** TASK **
Below are entries; write every one of them out again exactly.

** RECORD EXCERPTS **
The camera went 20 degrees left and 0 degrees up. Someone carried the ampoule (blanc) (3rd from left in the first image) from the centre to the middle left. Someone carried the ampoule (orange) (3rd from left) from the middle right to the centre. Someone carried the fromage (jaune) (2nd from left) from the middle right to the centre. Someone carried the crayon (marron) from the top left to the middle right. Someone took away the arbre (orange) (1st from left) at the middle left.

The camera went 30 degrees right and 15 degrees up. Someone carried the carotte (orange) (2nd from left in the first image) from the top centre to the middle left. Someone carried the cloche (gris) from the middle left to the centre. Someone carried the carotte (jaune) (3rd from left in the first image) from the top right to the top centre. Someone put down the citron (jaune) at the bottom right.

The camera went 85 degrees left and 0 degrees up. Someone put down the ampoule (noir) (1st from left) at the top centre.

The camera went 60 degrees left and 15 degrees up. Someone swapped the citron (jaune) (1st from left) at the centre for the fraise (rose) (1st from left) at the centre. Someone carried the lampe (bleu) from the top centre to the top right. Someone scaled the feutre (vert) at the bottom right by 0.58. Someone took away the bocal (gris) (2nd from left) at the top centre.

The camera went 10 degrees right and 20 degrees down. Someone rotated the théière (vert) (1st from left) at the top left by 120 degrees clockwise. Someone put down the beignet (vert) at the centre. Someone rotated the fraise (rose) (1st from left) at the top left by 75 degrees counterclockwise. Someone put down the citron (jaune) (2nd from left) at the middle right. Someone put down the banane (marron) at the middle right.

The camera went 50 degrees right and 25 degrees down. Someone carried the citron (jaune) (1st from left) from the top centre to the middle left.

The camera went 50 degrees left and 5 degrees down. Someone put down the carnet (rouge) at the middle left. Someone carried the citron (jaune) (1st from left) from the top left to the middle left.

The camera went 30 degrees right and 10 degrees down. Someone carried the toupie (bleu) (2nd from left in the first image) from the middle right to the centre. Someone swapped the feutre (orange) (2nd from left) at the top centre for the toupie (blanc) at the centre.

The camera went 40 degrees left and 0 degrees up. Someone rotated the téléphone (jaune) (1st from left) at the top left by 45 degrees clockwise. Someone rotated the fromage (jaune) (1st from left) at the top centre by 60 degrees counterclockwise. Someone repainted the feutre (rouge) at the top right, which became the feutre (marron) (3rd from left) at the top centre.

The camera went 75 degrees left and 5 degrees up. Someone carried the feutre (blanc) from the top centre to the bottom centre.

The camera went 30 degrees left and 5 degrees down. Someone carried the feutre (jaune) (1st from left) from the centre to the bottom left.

** YOUR RESPONSE **
The camera went 20 degrees left and 0 degrees up. Someone carried the ampoule (blanc) (3rd from left in the first image) from the centre to the middle left. Someone carried the ampoule (orange) (3rd from left) from the middle right to the centre. Someone carried the fromage (jaune) (2nd from left) from the middle right to the centre. Someone carried the crayon (marron) from the top left to the middle right. Someone took away the arbre (orange) (1st from left) at the middle left.

The camera went 30 degrees right and 15 degrees up. Someone carried the carotte (orange) (2nd from left in the first image) from the top centre to the middle left. Someone carried the cloche (gris) from the middle left to the centre. Someone carried the carotte (jaune) (3rd from left in the first image) from the top right to the top centre. Someone put down the citron (jaune) at the bottom right.

The camera went 85 degrees left and 0 degrees up. Someone put down the ampoule (noir) (1st from left) at the top centre.

The camera went 60 degrees left and 15 degrees up. Someone swapped the citron (jaune) (1st from left) at the centre for the fraise (rose) (1st from left) at the centre. Someone carried the lampe (bleu) from the top centre to the top right. Someone scaled the feutre (vert) at the bottom right by 0.58. Someone took away the bocal (gris) (2nd from left) at the top centre.

The camera went 10 degrees right and 20 degrees down. Someone rotated the théière (vert) (1st from left) at the top left by 120 degrees clockwise. Someone put down the beignet (vert) at the centre. Someone rotated the fraise (rose) (1st from left) at the top left by 75 degrees counterclockwise. Someone put down the citron (jaune) (2nd from left) at the middle right. Someone put down the banane (marron) at the middle right.

The camera went 50 degrees right and 25 degrees down. Someone carried the citron (jaune) (1st from left) from the top centre to the middle left.

The camera went 50 degrees left and 5 degrees down. Someone put down the carnet (rouge) at the middle left. Someone carried the citron (jaune) (1st from left) from the top left to the middle left.

The camera went 30 degrees right and 10 degrees down. Someone carried the toupie (bleu) (2nd from left in the first image) from the middle right to the centre. Someone swapped the feutre (orange) (2nd from left) at the top centre for the toupie (blanc) at the centre.

The camera went 40 degrees left and 0 degrees up. Someone rotated the téléphone (jaune) (1st from left) at the top left by 45 degrees clockwise. Someone rotated the fromage (jaune) (1st from left) at the top centre by 60 degrees counterclockwise. Someone repainted the feutre (rouge) at the top right, which became the feutre (marron) (3rd from left) at the top centre.

The camera went 75 degrees left and 5 degrees up. Someone carried the feutre (blanc) from the top centre to the bottom centre.

The camera went 30 degrees left and 5 degrees down. Someone carried the feutre (jaune) (1st from left) from the centre to the bottom left.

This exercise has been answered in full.